=== Provided data ===
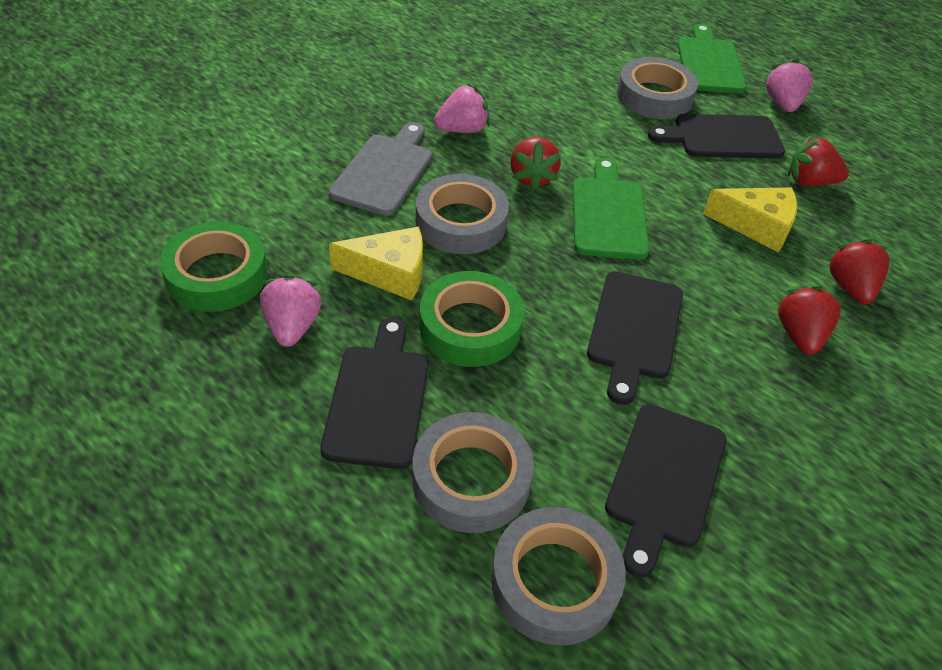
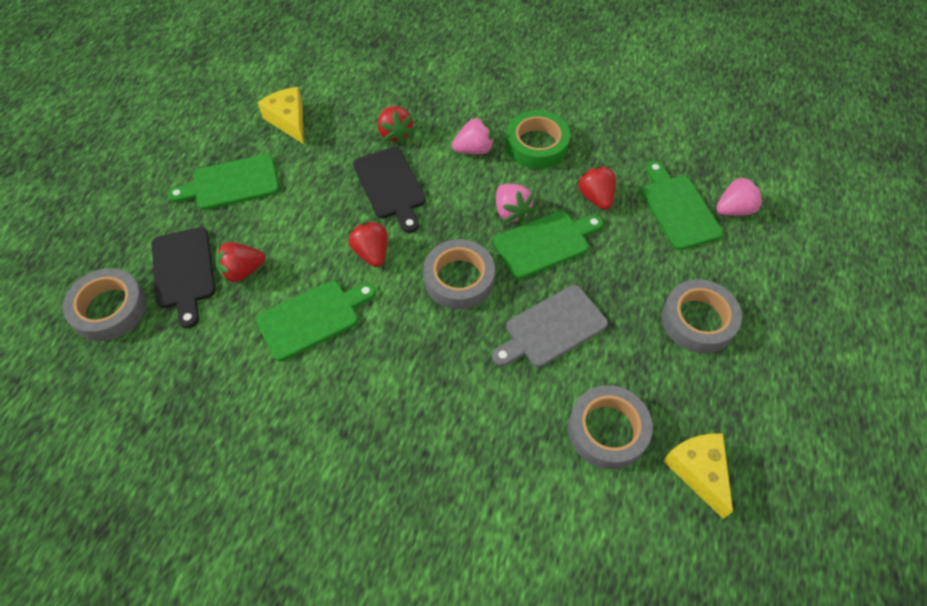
black cutting board: 4 -> 2
green cutting board: 2 -> 4
green tape: 2 -> 1

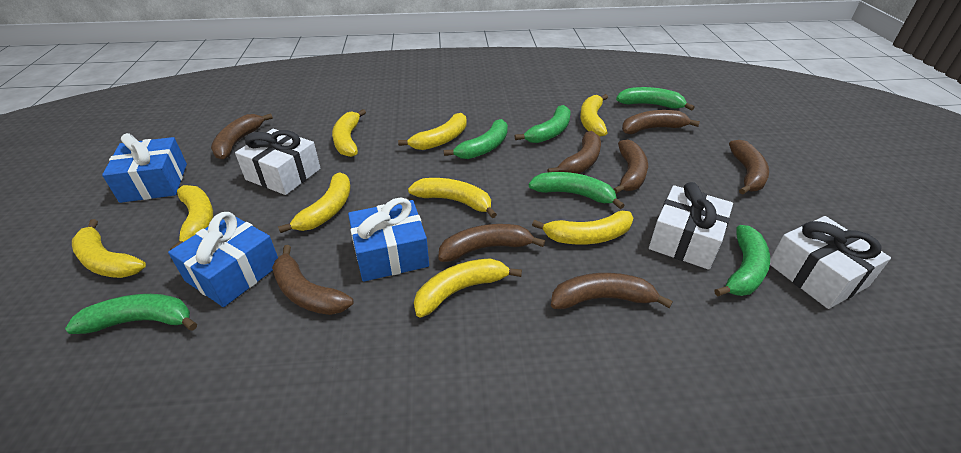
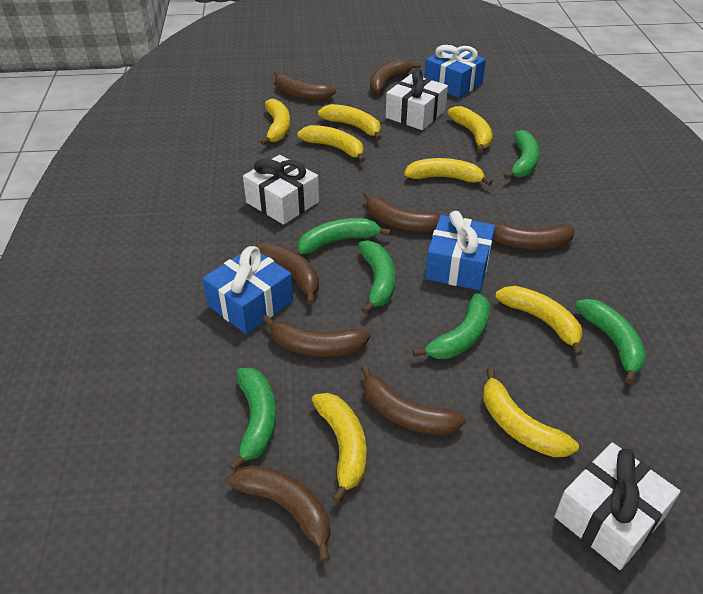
yellow banana: 9 -> 8

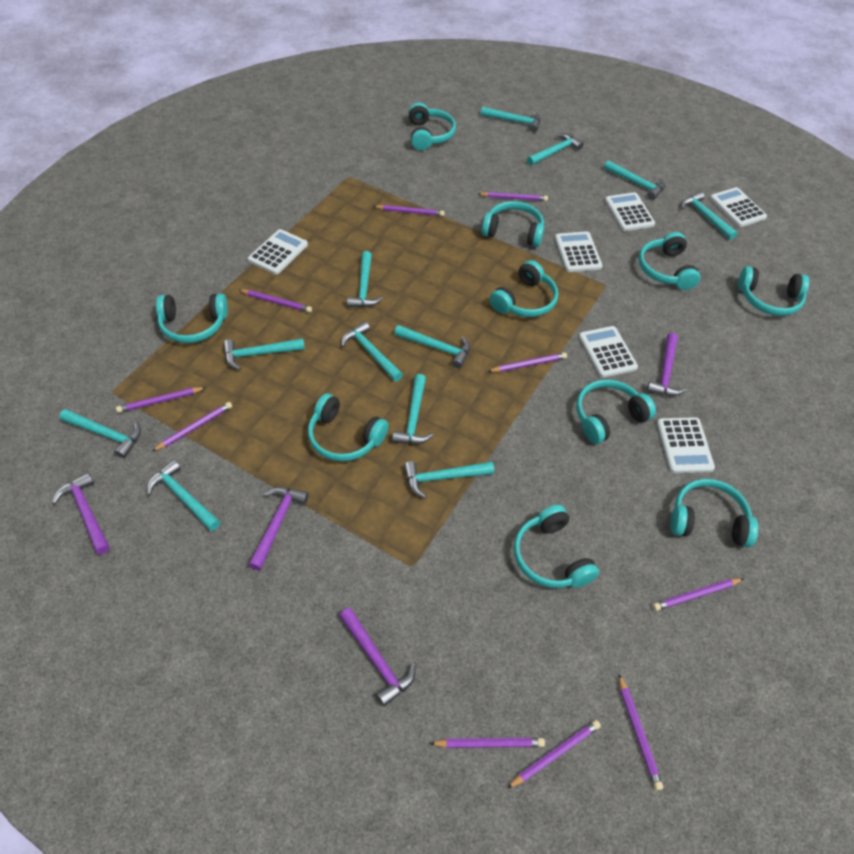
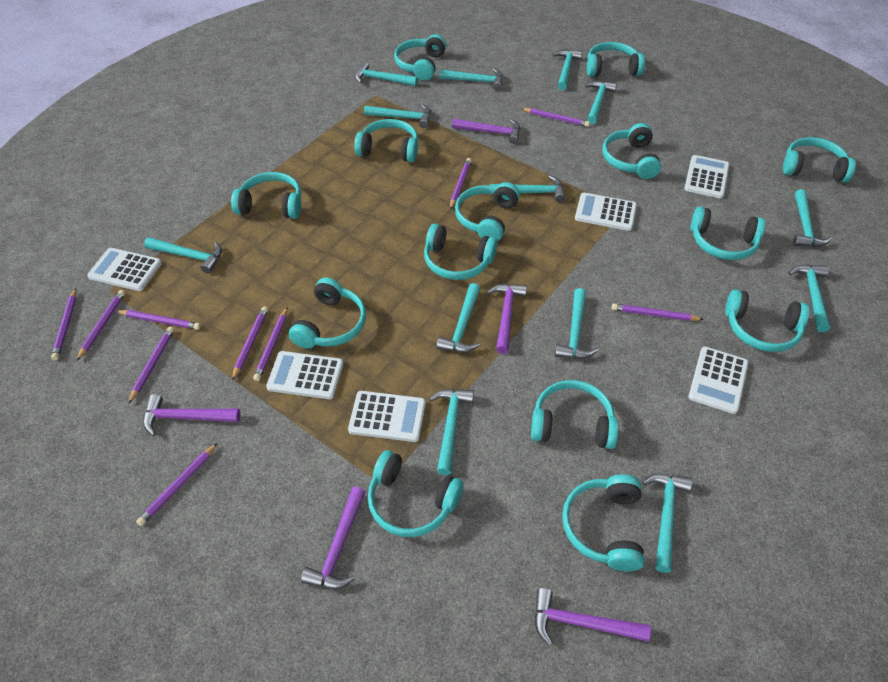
purple hammer: 4 -> 5
turquoise hammer: 12 -> 13
turquoise headphones: 10 -> 14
===
Activity: Write out each line exactly, beginning at the one with "turquoise hammer: 12 -> 13" and ending at the final line of the records above, with nothing added.

Answer to the exercise:
turquoise hammer: 12 -> 13
turquoise headphones: 10 -> 14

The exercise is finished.